— Work item —
Copy out exactly the stretch of the listing below that begins at the line containing "brown rectangle: (122, 92)" and ends at the line containing "pink arrow: (148, 108)", and copy nothing outside it.

— Source data —
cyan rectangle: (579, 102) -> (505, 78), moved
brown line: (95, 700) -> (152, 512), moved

* * *

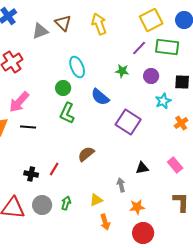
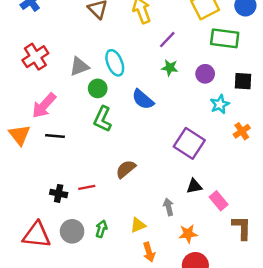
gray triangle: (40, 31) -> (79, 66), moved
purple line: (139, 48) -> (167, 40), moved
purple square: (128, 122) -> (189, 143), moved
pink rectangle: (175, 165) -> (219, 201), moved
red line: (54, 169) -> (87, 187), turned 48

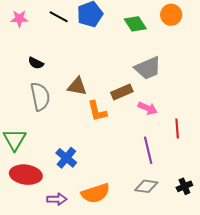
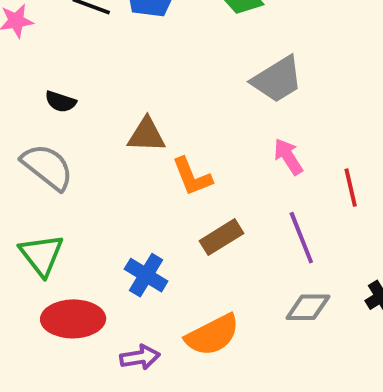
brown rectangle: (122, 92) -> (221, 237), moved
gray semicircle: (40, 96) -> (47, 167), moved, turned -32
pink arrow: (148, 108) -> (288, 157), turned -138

---

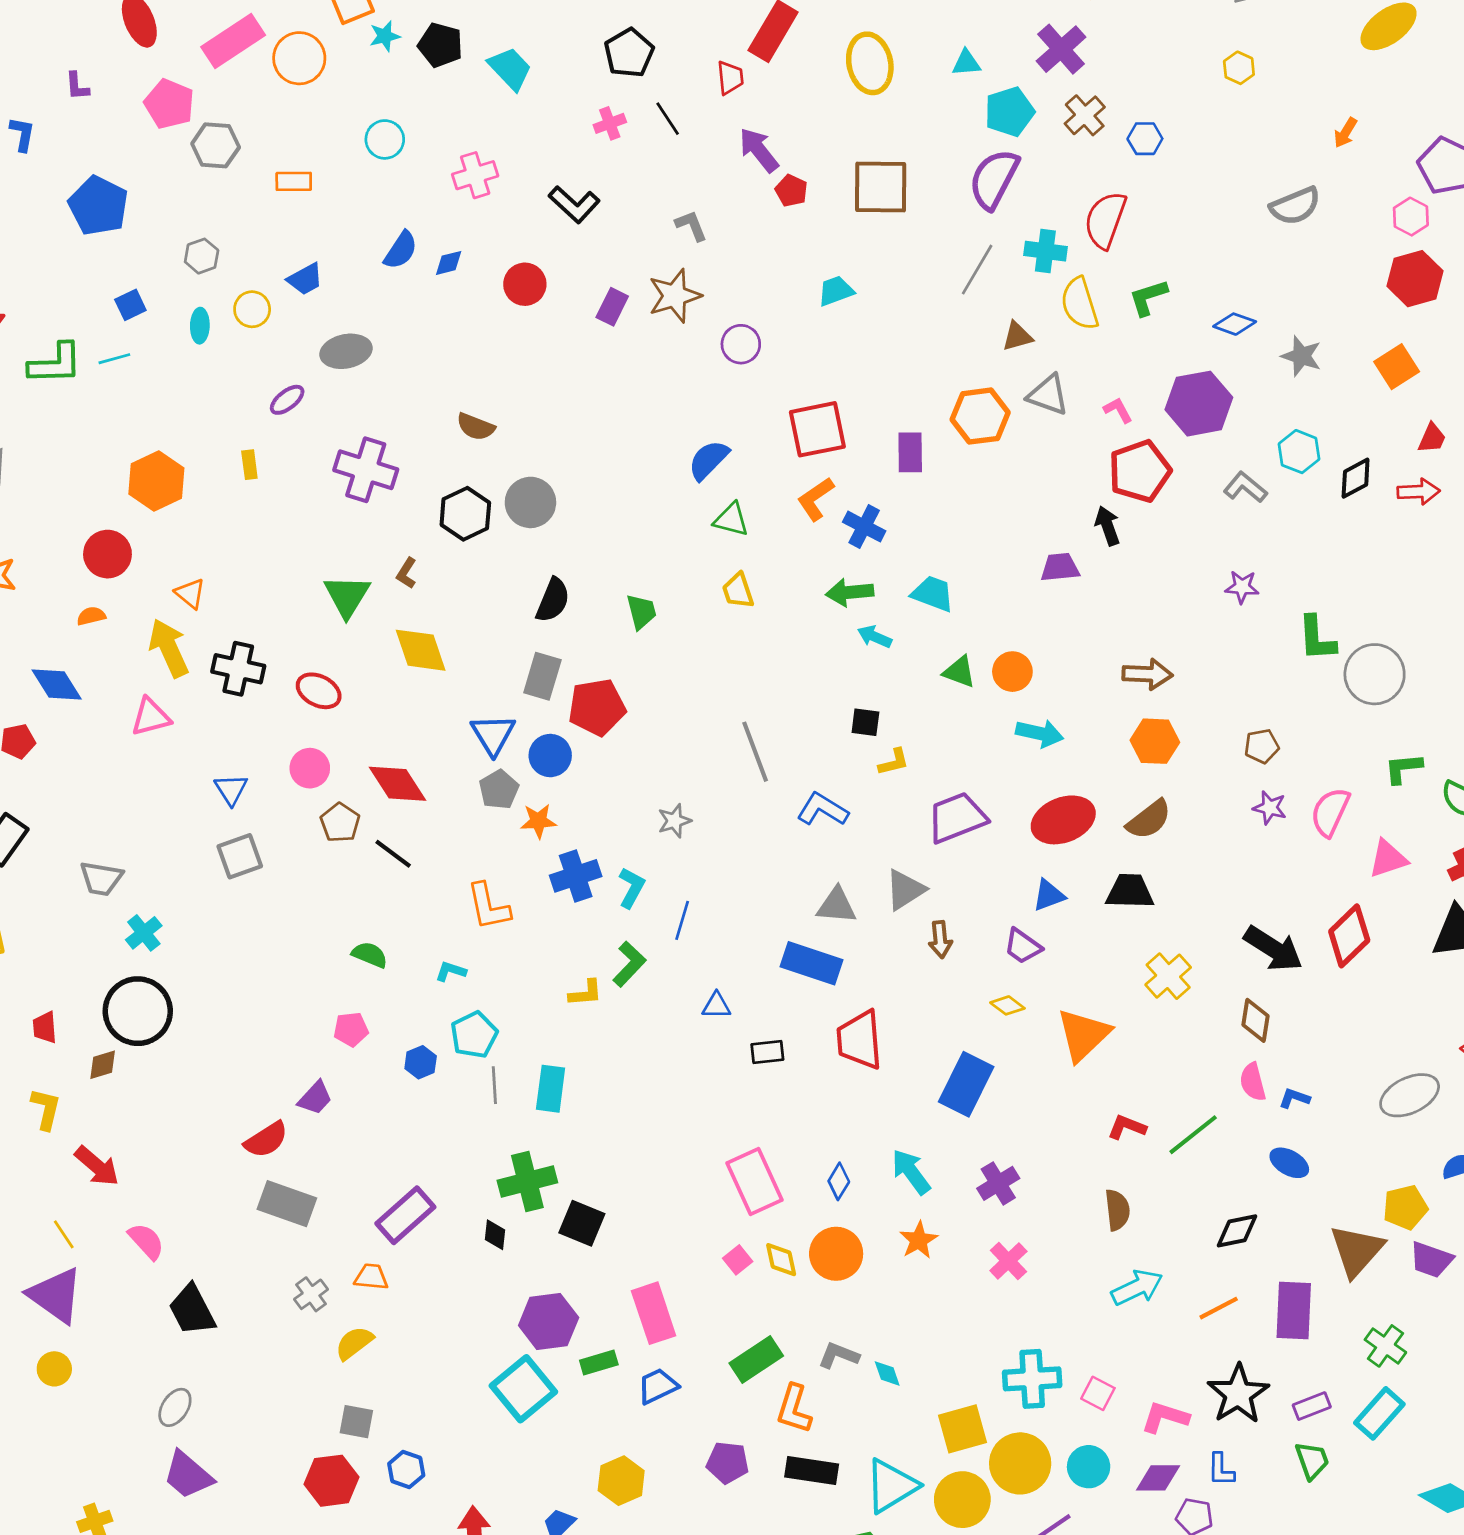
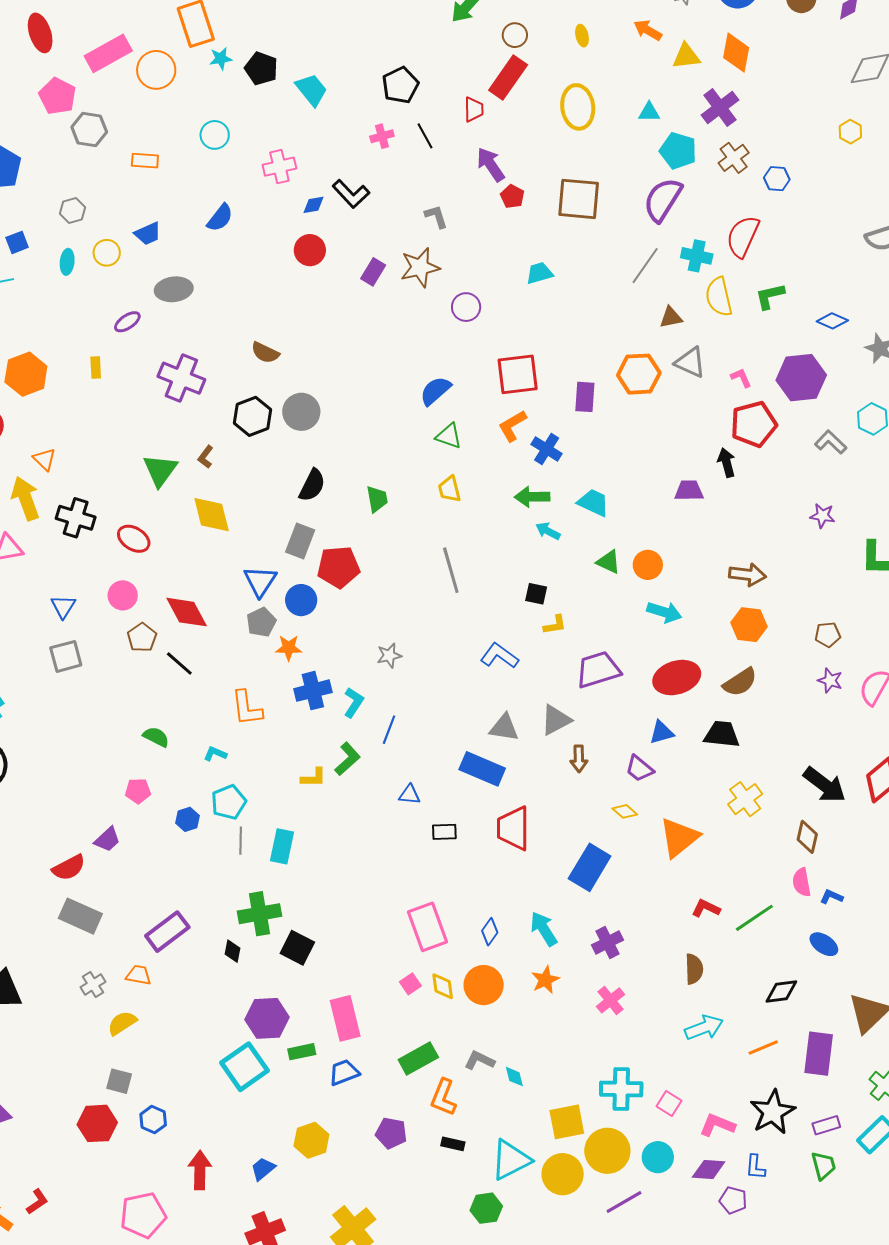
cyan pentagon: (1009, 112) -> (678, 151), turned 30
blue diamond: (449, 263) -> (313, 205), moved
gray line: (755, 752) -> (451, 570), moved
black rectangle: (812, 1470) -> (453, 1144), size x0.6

— Exercise result —
brown rectangle: (122, 92) -> (221, 237), moved
gray semicircle: (40, 96) -> (47, 167), moved, turned -32
pink arrow: (148, 108) -> (288, 157), turned -138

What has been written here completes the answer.